===== Materials provided =====

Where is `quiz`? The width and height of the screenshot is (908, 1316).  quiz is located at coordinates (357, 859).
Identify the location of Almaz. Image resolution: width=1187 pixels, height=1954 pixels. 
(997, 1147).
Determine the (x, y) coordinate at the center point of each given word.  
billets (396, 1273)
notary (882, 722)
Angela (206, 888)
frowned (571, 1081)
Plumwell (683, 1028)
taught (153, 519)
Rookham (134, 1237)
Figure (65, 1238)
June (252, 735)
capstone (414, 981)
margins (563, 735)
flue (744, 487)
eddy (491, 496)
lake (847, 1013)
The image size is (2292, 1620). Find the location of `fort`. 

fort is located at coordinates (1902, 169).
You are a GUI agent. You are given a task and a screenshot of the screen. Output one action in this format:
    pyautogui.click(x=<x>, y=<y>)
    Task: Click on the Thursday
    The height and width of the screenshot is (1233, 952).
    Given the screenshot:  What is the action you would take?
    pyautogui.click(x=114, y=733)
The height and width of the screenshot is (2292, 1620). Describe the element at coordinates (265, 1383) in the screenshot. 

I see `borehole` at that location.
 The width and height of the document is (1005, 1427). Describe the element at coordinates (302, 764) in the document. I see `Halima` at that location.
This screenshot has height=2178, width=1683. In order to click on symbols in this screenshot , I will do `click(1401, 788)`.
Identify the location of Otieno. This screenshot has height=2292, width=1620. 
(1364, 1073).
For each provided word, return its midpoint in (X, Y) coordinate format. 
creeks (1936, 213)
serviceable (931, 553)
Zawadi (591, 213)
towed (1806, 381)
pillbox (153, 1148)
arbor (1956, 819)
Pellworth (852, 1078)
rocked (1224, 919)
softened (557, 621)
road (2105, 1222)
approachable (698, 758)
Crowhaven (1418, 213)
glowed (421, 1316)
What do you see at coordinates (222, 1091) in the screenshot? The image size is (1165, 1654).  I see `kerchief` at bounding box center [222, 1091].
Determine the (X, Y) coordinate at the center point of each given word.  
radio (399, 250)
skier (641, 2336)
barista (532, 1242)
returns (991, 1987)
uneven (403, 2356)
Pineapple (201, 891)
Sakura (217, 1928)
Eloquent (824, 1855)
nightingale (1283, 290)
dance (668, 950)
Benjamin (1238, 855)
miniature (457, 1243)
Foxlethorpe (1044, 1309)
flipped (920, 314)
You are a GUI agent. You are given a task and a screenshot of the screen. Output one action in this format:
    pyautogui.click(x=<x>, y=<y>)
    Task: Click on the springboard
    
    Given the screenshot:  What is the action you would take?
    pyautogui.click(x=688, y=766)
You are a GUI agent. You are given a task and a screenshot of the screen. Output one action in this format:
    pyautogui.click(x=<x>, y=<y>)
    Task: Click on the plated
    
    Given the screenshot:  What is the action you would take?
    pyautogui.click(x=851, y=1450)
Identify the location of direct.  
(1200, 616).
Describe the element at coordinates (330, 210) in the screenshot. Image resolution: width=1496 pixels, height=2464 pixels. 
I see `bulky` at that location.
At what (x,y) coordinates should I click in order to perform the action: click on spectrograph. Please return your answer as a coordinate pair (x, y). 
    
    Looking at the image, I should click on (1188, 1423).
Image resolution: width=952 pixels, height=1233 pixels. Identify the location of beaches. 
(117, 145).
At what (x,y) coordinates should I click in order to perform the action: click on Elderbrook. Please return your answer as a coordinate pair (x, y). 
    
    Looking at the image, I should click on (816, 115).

=====

Count the lines in the records above that contain the word "fort". Reply with the number alone.

2